▶ [To do]: Every entry should be reproduced word for word.

▶ [Information shown]:

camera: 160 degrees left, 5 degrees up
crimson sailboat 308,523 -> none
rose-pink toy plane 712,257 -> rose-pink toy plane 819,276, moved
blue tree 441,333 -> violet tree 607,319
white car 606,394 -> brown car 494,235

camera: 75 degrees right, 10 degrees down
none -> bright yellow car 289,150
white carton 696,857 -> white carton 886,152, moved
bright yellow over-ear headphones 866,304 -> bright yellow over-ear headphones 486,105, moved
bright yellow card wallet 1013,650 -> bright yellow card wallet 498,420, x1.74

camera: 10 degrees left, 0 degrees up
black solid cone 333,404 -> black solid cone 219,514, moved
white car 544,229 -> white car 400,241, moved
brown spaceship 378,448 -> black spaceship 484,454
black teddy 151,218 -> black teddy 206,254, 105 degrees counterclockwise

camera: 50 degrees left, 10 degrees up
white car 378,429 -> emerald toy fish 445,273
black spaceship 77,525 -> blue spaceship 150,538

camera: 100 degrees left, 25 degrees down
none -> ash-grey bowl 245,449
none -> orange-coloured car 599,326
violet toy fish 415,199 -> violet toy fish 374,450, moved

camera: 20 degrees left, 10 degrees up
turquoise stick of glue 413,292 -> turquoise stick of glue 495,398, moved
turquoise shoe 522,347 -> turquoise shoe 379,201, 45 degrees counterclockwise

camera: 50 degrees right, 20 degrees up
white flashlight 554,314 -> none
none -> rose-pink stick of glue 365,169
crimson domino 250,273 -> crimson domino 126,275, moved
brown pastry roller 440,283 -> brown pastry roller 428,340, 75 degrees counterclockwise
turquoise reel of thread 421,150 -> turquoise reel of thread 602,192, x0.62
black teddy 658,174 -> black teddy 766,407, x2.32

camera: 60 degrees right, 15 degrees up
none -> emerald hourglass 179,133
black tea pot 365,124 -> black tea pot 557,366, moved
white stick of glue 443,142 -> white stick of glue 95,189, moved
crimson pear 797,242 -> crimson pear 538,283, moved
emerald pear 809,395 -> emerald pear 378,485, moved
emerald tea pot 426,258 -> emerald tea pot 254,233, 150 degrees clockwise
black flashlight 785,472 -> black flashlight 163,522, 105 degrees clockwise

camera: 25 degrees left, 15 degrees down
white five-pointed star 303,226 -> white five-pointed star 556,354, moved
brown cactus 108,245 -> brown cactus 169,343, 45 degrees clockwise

▶ [Answer below]:
camera: 160 degrees left, 5 degrees up
crimson sailboat 308,523 -> none
rose-pink toy plane 712,257 -> rose-pink toy plane 819,276, moved
blue tree 441,333 -> violet tree 607,319
white car 606,394 -> brown car 494,235

camera: 75 degrees right, 10 degrees down
none -> bright yellow car 289,150
white carton 696,857 -> white carton 886,152, moved
bright yellow over-ear headphones 866,304 -> bright yellow over-ear headphones 486,105, moved
bright yellow card wallet 1013,650 -> bright yellow card wallet 498,420, x1.74

camera: 10 degrees left, 0 degrees up
black solid cone 333,404 -> black solid cone 219,514, moved
white car 544,229 -> white car 400,241, moved
brown spaceship 378,448 -> black spaceship 484,454
black teddy 151,218 -> black teddy 206,254, 105 degrees counterclockwise

camera: 50 degrees left, 10 degrees up
white car 378,429 -> emerald toy fish 445,273
black spaceship 77,525 -> blue spaceship 150,538

camera: 100 degrees left, 25 degrees down
none -> ash-grey bowl 245,449
none -> orange-coloured car 599,326
violet toy fish 415,199 -> violet toy fish 374,450, moved

camera: 20 degrees left, 10 degrees up
turquoise stick of glue 413,292 -> turquoise stick of glue 495,398, moved
turquoise shoe 522,347 -> turquoise shoe 379,201, 45 degrees counterclockwise

camera: 50 degrees right, 20 degrees up
white flashlight 554,314 -> none
none -> rose-pink stick of glue 365,169
crimson domino 250,273 -> crimson domino 126,275, moved
brown pastry roller 440,283 -> brown pastry roller 428,340, 75 degrees counterclockwise
turquoise reel of thread 421,150 -> turquoise reel of thread 602,192, x0.62
black teddy 658,174 -> black teddy 766,407, x2.32

camera: 60 degrees right, 15 degrees up
none -> emerald hourglass 179,133
black tea pot 365,124 -> black tea pot 557,366, moved
white stick of glue 443,142 -> white stick of glue 95,189, moved
crimson pear 797,242 -> crimson pear 538,283, moved
emerald pear 809,395 -> emerald pear 378,485, moved
emerald tea pot 426,258 -> emerald tea pot 254,233, 150 degrees clockwise
black flashlight 785,472 -> black flashlight 163,522, 105 degrees clockwise

camera: 25 degrees left, 15 degrees down
white five-pointed star 303,226 -> white five-pointed star 556,354, moved
brown cactus 108,245 -> brown cactus 169,343, 45 degrees clockwise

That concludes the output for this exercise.